* **PROBLEM**: Pick out every line below that contains the word "stone" and copy each one. Case counts.

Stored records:
# # # #
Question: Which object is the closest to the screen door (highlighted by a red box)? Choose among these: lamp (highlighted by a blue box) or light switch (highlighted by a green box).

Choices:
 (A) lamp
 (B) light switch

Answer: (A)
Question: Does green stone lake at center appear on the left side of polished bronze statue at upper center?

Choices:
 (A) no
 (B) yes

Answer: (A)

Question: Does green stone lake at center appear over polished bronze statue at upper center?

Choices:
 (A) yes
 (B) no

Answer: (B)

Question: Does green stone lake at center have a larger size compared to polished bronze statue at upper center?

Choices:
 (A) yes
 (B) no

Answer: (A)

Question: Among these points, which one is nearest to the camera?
# # # #
* **EXERCISE OUTPUT**:
Question: Does green stone lake at center appear on the left side of polished bronze statue at upper center?
Question: Does green stone lake at center appear over polished bronze statue at upper center?
Question: Does green stone lake at center have a larger size compared to polished bronze statue at upper center?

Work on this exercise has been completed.